From the records below, transcribe exactly the lines that begin at the line with "(200, 315) = (209, 323): orange" and end at the line with "(384, 224) = (396, 397): turquoise", both included.

*** Opening Record extracts ***

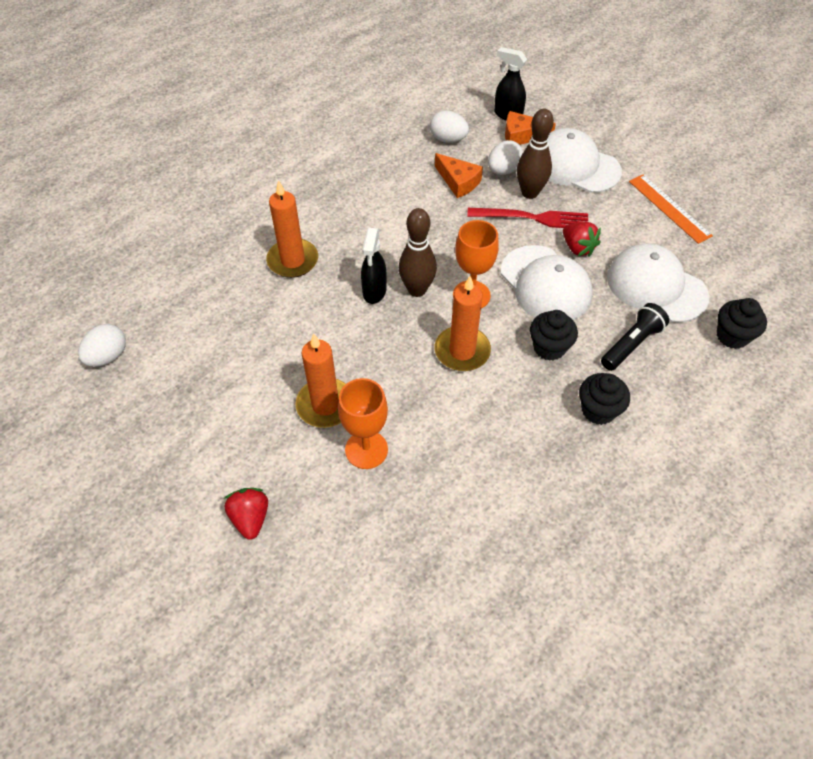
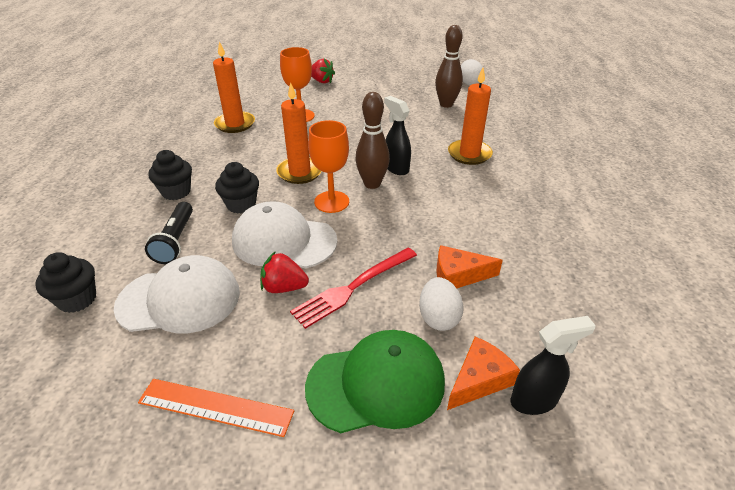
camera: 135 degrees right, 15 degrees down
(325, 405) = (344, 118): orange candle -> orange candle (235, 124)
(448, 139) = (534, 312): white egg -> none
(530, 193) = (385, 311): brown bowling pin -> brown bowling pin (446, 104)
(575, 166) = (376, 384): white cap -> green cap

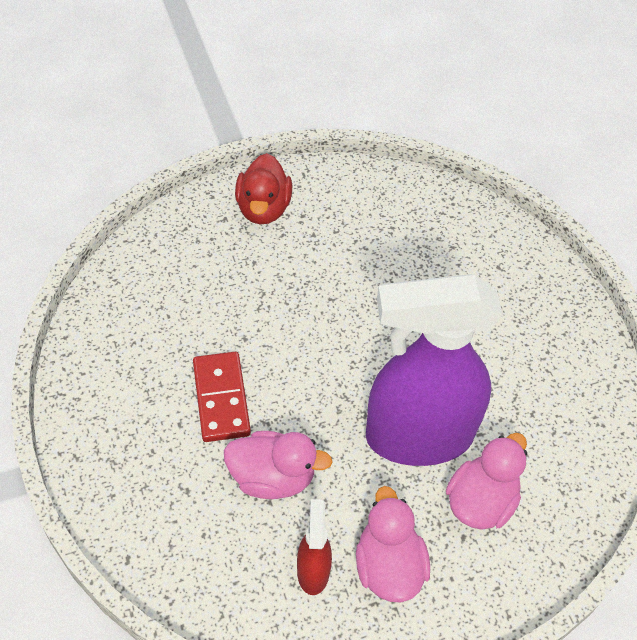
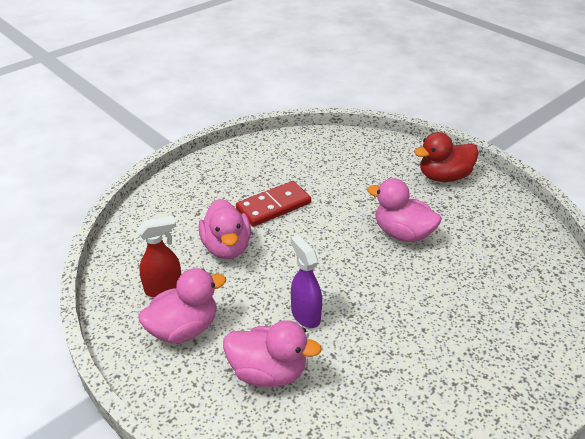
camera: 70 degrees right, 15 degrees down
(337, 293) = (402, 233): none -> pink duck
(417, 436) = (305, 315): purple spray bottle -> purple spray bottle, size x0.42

*** Closing Record extracts ***
*** Opening Record extracts ***

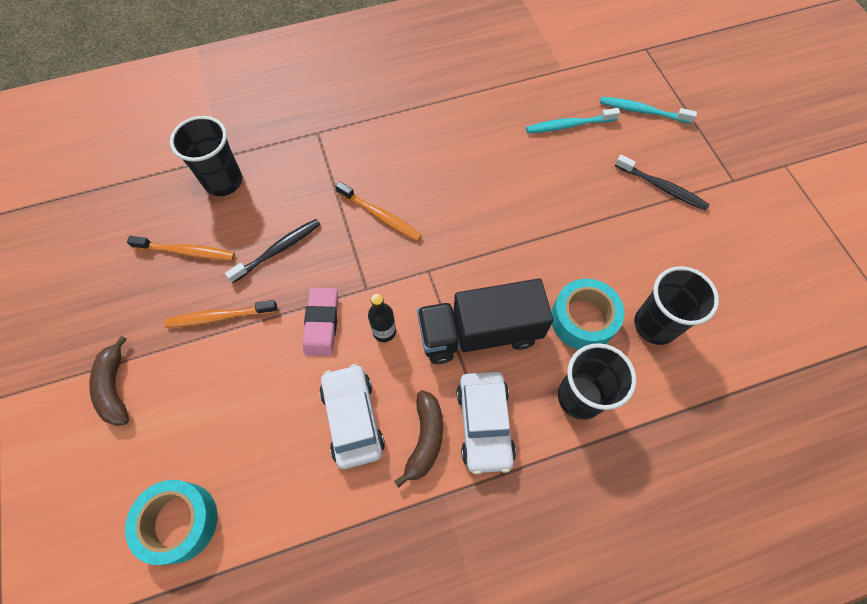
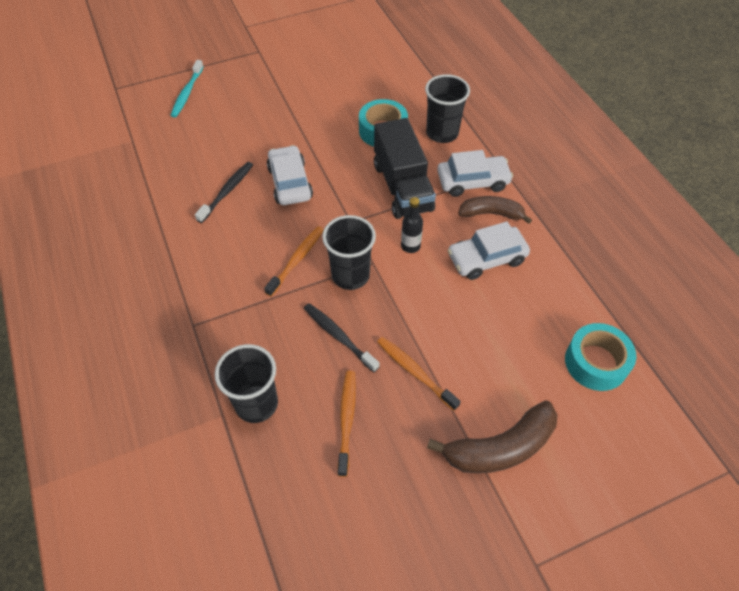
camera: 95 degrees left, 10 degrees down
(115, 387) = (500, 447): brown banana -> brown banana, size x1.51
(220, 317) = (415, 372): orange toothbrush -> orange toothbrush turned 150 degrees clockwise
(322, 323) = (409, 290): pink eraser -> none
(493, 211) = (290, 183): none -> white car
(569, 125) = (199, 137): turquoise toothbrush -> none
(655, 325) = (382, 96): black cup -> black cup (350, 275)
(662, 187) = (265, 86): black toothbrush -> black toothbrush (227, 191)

*** Closing Record extracts ***
*** Opening Record extracts ***

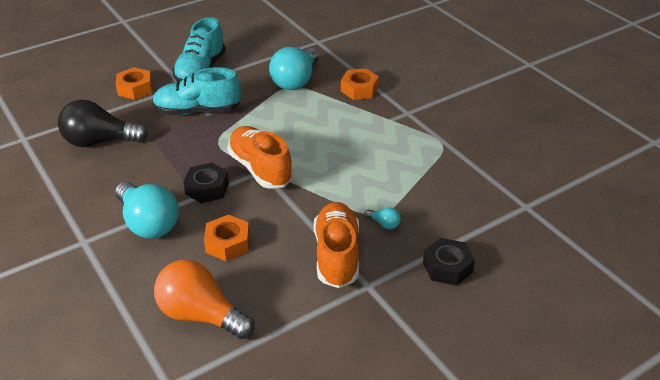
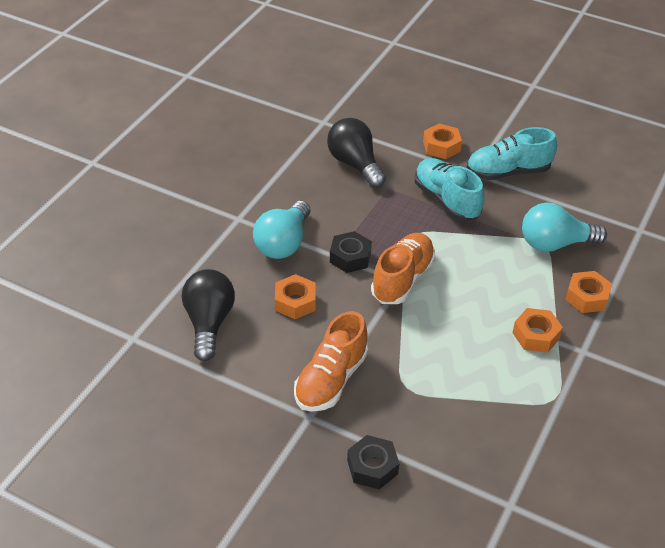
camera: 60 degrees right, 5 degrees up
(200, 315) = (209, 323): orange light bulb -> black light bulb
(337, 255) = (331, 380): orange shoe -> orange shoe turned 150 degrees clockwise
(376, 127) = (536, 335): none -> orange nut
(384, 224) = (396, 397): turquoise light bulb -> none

*** Closing Record extracts ***

- _Response to the exercise_:
(200, 315) = (209, 323): orange light bulb -> black light bulb
(337, 255) = (331, 380): orange shoe -> orange shoe turned 150 degrees clockwise
(376, 127) = (536, 335): none -> orange nut
(384, 224) = (396, 397): turquoise light bulb -> none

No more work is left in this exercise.